Required action:
Transcribe precisely, and only, the lines beginning at the line containing "violet carrot <276,328>" and ending at the final line of the material below.

++++ Collected data

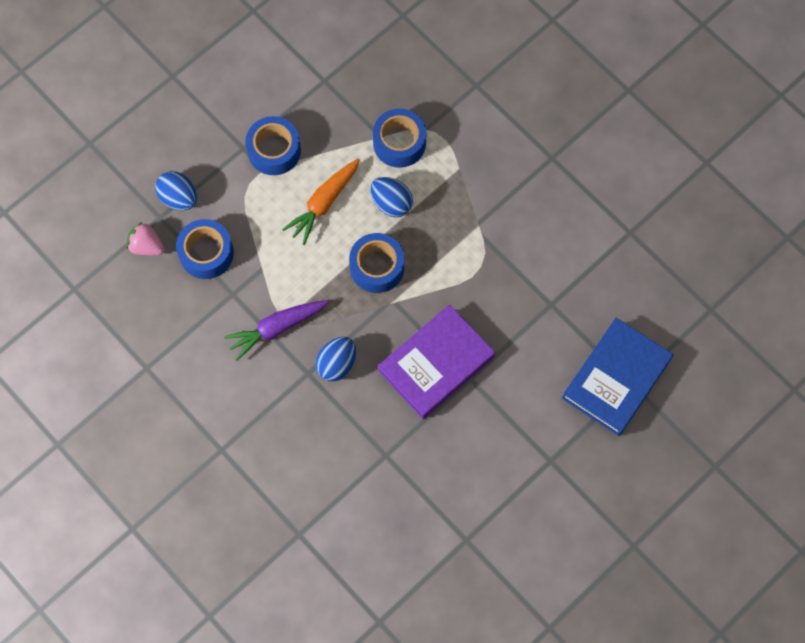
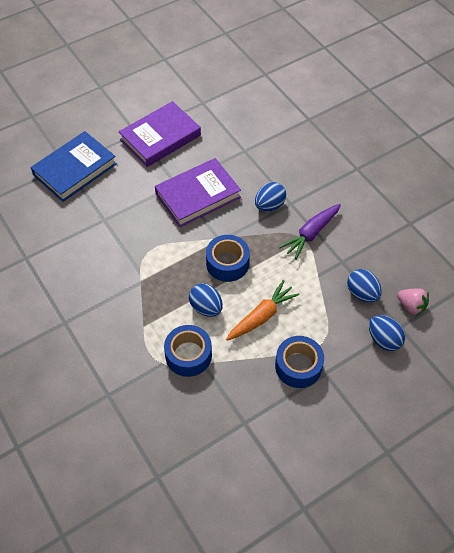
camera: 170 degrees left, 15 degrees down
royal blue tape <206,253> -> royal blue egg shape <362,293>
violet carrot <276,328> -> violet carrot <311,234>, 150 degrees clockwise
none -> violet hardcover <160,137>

++++++++

Worked solution:
violet carrot <276,328> -> violet carrot <311,234>, 150 degrees clockwise
none -> violet hardcover <160,137>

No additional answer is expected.